Task goal:
Your answer must be the lines of the entries below, exactly as written, from the first line through the line containing "LUX3: VEML7700 -> BH1750".

Provided information:
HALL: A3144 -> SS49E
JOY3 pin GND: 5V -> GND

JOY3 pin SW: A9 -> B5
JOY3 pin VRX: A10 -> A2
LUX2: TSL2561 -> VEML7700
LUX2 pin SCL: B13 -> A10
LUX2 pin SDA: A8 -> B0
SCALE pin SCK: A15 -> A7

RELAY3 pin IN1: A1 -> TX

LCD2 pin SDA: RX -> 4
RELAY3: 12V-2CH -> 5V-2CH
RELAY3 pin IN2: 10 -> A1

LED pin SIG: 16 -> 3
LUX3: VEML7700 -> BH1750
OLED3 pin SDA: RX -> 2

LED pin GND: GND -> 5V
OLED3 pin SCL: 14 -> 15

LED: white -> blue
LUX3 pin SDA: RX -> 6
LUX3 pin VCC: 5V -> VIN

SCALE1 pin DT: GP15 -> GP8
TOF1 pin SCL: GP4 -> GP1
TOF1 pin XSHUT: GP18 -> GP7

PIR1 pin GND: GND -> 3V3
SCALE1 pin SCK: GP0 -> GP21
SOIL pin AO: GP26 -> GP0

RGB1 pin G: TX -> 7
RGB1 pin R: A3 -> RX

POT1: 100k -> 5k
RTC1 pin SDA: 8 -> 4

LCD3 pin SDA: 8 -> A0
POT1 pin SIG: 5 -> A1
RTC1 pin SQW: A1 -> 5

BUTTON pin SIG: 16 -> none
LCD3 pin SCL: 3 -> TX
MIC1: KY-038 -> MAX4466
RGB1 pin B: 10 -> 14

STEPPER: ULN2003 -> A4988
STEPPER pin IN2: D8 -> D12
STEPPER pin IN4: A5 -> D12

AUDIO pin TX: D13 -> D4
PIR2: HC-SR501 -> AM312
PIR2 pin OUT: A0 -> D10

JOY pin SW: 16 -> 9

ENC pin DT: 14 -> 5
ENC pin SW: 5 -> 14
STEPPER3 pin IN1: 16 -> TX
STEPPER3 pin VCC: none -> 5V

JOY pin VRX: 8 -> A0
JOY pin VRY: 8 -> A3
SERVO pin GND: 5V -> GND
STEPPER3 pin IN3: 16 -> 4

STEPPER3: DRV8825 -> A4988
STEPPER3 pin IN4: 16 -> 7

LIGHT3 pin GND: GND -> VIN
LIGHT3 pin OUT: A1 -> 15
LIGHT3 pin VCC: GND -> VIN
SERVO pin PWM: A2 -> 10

Written solution:
HALL: A3144 -> SS49E
JOY3 pin GND: 5V -> GND

JOY3 pin SW: A9 -> B5
JOY3 pin VRX: A10 -> A2
LUX2: TSL2561 -> VEML7700
LUX2 pin SCL: B13 -> A10
LUX2 pin SDA: A8 -> B0
SCALE pin SCK: A15 -> A7

RELAY3 pin IN1: A1 -> TX

LCD2 pin SDA: RX -> 4
RELAY3: 12V-2CH -> 5V-2CH
RELAY3 pin IN2: 10 -> A1

LED pin SIG: 16 -> 3
LUX3: VEML7700 -> BH1750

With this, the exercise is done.